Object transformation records
┄┄┄┄┄┄
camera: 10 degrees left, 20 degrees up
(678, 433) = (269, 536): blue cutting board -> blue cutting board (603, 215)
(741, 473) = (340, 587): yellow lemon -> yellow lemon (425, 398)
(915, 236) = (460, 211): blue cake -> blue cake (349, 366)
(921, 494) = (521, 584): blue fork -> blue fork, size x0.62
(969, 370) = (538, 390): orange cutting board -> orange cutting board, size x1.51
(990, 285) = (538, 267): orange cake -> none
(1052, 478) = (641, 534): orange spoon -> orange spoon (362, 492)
┄┄┄┄┄┄
## Exercise prompt
Whatever appears in the data above is to be set down exactly.

## Answer box
camera: 10 degrees left, 20 degrees up
(678, 433) = (269, 536): blue cutting board -> blue cutting board (603, 215)
(741, 473) = (340, 587): yellow lemon -> yellow lemon (425, 398)
(915, 236) = (460, 211): blue cake -> blue cake (349, 366)
(921, 494) = (521, 584): blue fork -> blue fork, size x0.62
(969, 370) = (538, 390): orange cutting board -> orange cutting board, size x1.51
(990, 285) = (538, 267): orange cake -> none
(1052, 478) = (641, 534): orange spoon -> orange spoon (362, 492)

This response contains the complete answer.